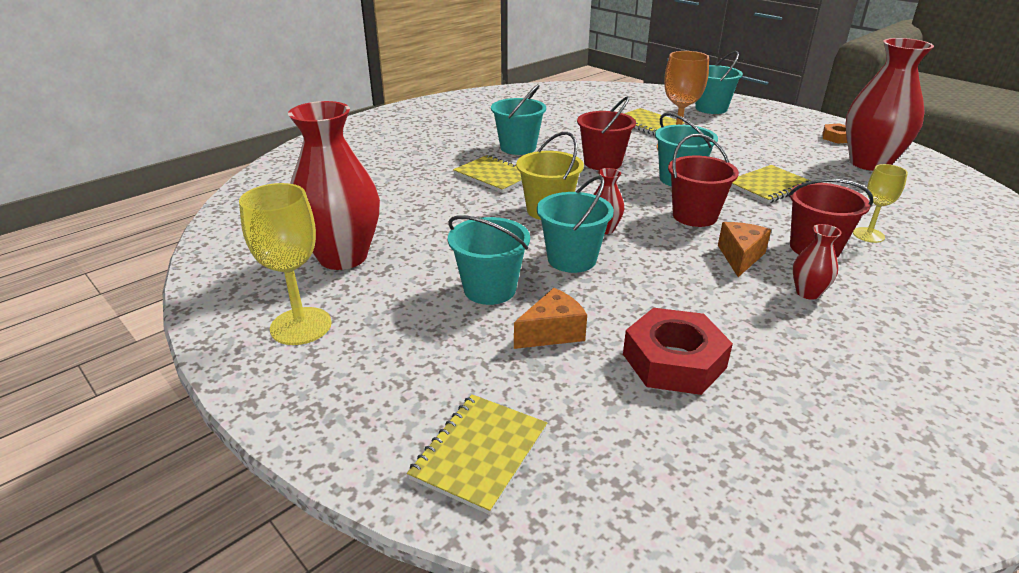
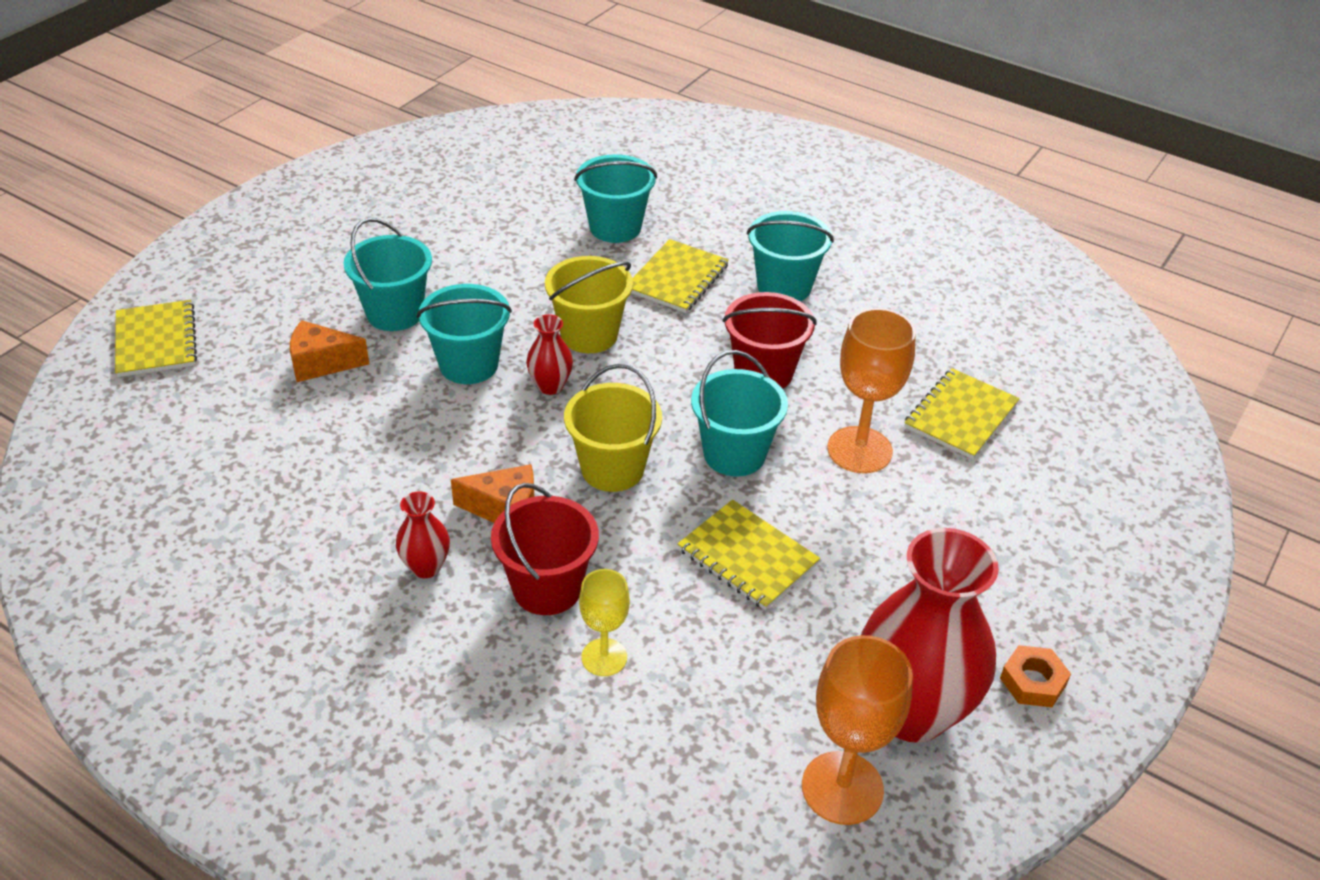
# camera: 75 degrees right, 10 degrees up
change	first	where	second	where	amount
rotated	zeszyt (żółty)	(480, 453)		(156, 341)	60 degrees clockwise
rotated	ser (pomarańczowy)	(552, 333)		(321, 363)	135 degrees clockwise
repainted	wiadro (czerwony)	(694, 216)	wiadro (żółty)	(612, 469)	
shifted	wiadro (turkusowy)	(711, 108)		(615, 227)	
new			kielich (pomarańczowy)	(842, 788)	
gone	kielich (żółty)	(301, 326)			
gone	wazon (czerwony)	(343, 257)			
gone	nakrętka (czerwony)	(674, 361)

What to do - Across the records above, count the lines holding "żółty" and write down only that count.

Final answer - 3